[Input]:
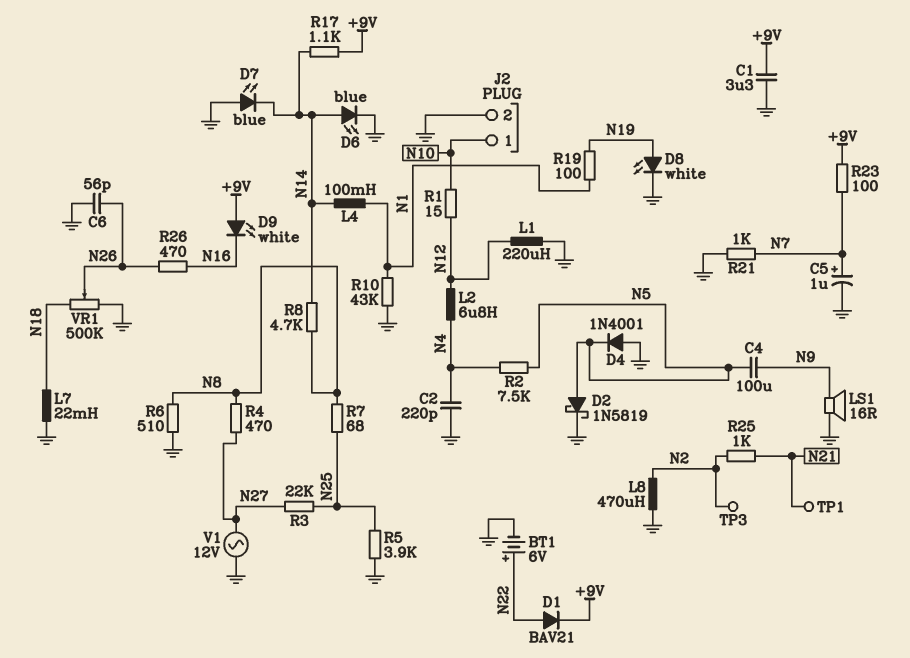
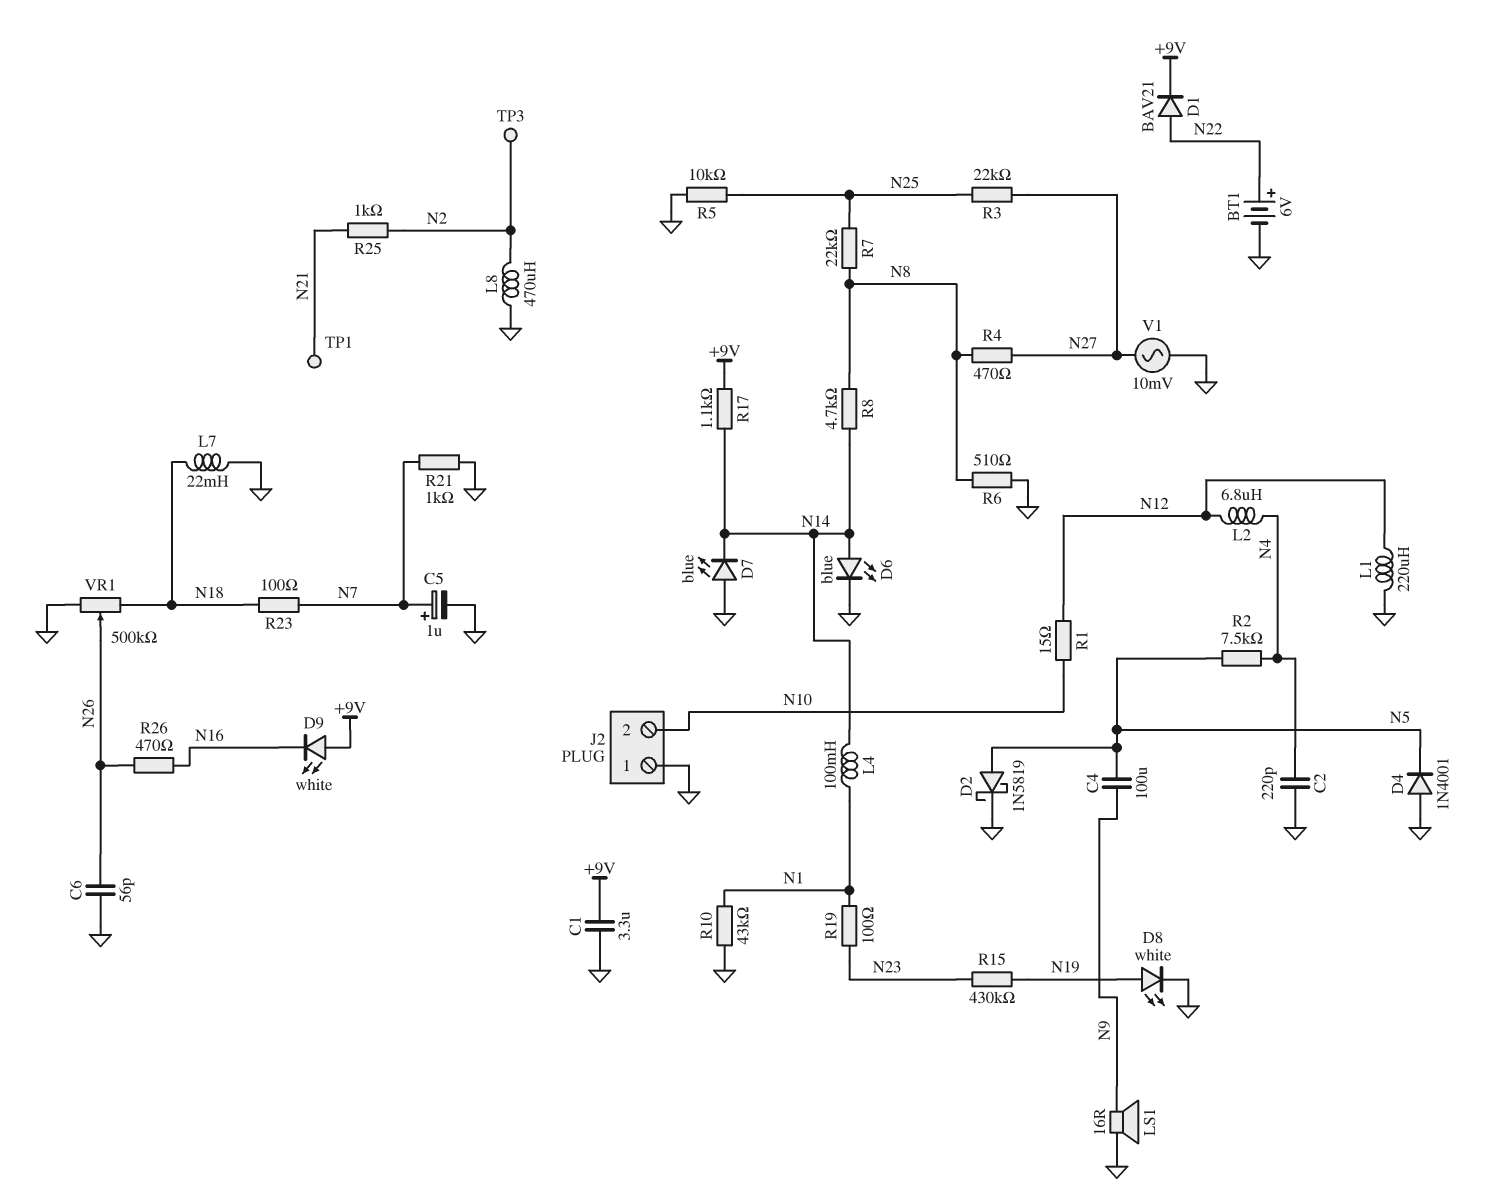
J2 pin 1: N10 -> GND
J2 pin 2: GND -> N10
R5: 3.9k (GND, N25) -> 10k (GND, N25)
R7: 68 (N8, N25) -> 22k (N8, N25)
R15: none -> 430k (N19, N23)
R19: 100 (N1, N19) -> 100 (N1, N23)
R23: 100 (+9V, N7) -> 100 (N7, N18)
V1: AC 12V (GND, N27) -> AC 10mV (GND, N27)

[Instructions for the task]:
The reply must consist solely of the lines from the one containing "R23: 100 (+9V, N7) -> 100 (N7, N18)" through the last line of the data, reproduced exactly.

[Response]:
R23: 100 (+9V, N7) -> 100 (N7, N18)
V1: AC 12V (GND, N27) -> AC 10mV (GND, N27)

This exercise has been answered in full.